- WORK REQUIRED
The line that contains "camera: 80 degrees right, 5 degrees down" marks the end: retype the data below exactly from its first line through that line.

- RECORDS TO PROCESS
------

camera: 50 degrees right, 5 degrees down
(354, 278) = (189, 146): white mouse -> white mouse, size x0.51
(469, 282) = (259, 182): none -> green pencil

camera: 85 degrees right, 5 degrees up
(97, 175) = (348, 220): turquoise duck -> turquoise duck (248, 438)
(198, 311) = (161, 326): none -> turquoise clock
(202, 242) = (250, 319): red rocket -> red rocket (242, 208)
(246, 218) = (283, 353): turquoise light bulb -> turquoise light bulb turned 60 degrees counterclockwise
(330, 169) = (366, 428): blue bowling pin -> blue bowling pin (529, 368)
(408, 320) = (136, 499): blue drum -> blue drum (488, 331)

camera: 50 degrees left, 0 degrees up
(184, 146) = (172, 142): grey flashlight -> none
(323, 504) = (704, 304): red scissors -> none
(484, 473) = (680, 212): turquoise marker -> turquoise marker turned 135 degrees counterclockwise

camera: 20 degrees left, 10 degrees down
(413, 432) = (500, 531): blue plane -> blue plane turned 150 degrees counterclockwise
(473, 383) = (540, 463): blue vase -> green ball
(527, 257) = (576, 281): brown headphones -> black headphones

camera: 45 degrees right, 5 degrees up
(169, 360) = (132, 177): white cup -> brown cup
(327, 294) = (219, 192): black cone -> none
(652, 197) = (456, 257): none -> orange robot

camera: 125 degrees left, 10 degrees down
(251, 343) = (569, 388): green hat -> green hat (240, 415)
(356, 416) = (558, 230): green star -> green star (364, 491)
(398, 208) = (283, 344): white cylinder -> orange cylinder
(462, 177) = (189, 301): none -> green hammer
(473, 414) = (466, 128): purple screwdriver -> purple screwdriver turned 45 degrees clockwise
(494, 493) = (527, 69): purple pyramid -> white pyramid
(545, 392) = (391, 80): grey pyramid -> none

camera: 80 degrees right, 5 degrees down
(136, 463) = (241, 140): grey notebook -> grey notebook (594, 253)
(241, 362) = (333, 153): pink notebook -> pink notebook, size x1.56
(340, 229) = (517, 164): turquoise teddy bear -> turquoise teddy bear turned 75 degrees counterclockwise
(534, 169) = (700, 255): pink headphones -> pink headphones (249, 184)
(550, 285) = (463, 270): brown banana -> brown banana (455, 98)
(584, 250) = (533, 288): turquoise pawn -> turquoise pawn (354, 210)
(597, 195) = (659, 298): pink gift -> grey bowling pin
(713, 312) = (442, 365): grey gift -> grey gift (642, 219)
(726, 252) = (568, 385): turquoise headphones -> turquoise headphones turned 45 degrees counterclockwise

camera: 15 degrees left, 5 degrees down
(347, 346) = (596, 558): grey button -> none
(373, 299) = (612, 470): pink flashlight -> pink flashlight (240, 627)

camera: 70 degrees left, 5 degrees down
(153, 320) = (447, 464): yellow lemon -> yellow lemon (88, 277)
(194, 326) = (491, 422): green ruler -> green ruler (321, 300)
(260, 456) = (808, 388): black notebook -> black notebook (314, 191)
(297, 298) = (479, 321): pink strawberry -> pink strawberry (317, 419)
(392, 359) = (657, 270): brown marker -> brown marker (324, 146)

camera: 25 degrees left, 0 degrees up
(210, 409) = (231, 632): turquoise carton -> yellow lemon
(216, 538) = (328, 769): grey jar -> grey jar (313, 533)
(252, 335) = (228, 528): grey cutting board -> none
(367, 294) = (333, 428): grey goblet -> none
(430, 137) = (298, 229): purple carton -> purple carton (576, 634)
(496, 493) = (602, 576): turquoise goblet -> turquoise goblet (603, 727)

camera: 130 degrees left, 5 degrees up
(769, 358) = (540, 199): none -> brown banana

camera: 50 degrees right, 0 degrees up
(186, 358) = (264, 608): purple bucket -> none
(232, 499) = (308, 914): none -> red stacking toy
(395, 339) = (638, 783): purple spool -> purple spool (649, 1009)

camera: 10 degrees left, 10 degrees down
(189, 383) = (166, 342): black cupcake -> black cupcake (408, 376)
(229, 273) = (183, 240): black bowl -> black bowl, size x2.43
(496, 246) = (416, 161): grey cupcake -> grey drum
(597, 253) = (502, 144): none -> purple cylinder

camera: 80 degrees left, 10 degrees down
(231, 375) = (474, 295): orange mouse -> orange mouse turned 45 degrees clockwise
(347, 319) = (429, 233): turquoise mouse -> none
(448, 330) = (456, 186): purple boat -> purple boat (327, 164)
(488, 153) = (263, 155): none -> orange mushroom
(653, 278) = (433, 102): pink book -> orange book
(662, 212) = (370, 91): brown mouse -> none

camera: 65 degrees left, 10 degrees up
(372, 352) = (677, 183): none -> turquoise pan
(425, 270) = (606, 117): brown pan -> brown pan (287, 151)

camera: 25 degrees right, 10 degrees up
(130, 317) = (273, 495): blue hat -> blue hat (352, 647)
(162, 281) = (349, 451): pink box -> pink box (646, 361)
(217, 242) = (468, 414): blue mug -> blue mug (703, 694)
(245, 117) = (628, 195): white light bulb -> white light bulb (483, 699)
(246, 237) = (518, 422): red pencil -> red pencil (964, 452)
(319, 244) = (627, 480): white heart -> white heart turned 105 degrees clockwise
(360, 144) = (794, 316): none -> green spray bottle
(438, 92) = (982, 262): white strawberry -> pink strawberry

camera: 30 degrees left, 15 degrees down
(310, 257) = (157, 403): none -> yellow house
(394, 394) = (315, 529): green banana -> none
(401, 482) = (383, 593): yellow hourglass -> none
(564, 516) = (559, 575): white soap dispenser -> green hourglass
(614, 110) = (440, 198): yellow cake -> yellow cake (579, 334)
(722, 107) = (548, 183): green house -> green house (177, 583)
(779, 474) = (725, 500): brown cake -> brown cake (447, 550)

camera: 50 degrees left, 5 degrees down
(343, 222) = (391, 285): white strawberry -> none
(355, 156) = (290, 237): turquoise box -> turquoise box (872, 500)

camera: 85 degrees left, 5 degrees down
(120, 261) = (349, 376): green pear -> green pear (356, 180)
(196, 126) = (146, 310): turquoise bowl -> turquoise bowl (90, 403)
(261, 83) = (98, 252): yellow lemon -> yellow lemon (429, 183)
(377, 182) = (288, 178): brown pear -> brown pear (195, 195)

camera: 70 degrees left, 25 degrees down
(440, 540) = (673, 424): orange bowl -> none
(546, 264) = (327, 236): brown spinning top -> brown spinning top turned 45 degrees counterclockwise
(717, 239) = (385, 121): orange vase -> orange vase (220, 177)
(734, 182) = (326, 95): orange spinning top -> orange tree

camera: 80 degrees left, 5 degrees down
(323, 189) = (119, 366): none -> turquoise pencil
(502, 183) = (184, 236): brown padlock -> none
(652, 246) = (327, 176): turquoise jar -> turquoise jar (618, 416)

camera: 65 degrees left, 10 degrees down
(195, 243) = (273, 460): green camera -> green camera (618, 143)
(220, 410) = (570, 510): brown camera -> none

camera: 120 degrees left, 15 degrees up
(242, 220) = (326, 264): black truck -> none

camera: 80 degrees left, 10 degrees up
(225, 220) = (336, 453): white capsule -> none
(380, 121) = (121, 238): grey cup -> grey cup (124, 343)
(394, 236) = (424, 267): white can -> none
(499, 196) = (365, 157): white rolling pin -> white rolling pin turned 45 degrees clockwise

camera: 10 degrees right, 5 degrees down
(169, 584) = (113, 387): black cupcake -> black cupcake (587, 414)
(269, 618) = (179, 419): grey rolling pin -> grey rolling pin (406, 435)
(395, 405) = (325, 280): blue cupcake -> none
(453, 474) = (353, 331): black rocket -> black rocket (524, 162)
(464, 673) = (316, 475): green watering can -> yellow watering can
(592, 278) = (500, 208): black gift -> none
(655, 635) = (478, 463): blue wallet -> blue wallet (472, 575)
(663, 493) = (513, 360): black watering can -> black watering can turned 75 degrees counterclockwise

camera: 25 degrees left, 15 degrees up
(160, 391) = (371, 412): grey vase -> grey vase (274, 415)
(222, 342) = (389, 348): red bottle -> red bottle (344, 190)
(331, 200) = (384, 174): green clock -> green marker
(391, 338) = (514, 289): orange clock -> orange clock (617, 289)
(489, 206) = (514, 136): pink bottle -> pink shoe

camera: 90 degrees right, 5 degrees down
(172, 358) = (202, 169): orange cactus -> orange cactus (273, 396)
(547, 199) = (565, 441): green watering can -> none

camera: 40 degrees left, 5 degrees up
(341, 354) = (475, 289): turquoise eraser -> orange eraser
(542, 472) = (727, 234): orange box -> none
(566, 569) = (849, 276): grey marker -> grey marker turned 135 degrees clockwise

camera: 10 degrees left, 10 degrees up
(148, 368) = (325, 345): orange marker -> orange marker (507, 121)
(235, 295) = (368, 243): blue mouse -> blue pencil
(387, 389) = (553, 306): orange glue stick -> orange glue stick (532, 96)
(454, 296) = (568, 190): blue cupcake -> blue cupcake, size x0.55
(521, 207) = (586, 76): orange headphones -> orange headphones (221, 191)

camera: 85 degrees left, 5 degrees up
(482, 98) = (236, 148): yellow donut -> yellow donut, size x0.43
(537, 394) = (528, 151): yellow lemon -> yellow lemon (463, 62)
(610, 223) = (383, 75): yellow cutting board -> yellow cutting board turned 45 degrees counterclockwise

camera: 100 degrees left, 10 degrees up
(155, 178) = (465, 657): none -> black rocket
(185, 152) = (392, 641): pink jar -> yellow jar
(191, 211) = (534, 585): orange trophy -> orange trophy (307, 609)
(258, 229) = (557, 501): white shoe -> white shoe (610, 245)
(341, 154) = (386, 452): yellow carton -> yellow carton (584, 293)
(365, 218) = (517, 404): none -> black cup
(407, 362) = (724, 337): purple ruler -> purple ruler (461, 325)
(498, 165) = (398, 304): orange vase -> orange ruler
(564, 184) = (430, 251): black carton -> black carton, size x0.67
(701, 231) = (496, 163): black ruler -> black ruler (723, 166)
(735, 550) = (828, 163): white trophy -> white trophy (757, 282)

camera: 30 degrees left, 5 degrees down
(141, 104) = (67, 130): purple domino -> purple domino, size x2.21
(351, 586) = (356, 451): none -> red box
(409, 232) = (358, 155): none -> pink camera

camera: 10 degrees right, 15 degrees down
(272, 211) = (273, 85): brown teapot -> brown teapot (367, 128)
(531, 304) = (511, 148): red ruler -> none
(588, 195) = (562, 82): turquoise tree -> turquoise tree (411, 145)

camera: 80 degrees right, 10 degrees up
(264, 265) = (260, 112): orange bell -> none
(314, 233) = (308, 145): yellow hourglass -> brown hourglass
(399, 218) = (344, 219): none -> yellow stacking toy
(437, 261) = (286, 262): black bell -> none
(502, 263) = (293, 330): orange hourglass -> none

------

- REPLY TO THE TASK
camera: 50 degrees right, 5 degrees down
(354, 278) = (189, 146): white mouse -> white mouse, size x0.51
(469, 282) = (259, 182): none -> green pencil

camera: 85 degrees right, 5 degrees up
(97, 175) = (348, 220): turquoise duck -> turquoise duck (248, 438)
(198, 311) = (161, 326): none -> turquoise clock
(202, 242) = (250, 319): red rocket -> red rocket (242, 208)
(246, 218) = (283, 353): turquoise light bulb -> turquoise light bulb turned 60 degrees counterclockwise
(330, 169) = (366, 428): blue bowling pin -> blue bowling pin (529, 368)
(408, 320) = (136, 499): blue drum -> blue drum (488, 331)

camera: 50 degrees left, 0 degrees up
(184, 146) = (172, 142): grey flashlight -> none
(323, 504) = (704, 304): red scissors -> none
(484, 473) = (680, 212): turquoise marker -> turquoise marker turned 135 degrees counterclockwise

camera: 20 degrees left, 10 degrees down
(413, 432) = (500, 531): blue plane -> blue plane turned 150 degrees counterclockwise
(473, 383) = (540, 463): blue vase -> green ball
(527, 257) = (576, 281): brown headphones -> black headphones

camera: 45 degrees right, 5 degrees up
(169, 360) = (132, 177): white cup -> brown cup
(327, 294) = (219, 192): black cone -> none
(652, 197) = (456, 257): none -> orange robot

camera: 125 degrees left, 10 degrees down
(251, 343) = (569, 388): green hat -> green hat (240, 415)
(356, 416) = (558, 230): green star -> green star (364, 491)
(398, 208) = (283, 344): white cylinder -> orange cylinder
(462, 177) = (189, 301): none -> green hammer
(473, 414) = (466, 128): purple screwdriver -> purple screwdriver turned 45 degrees clockwise
(494, 493) = (527, 69): purple pyramid -> white pyramid
(545, 392) = (391, 80): grey pyramid -> none

camera: 80 degrees right, 5 degrees down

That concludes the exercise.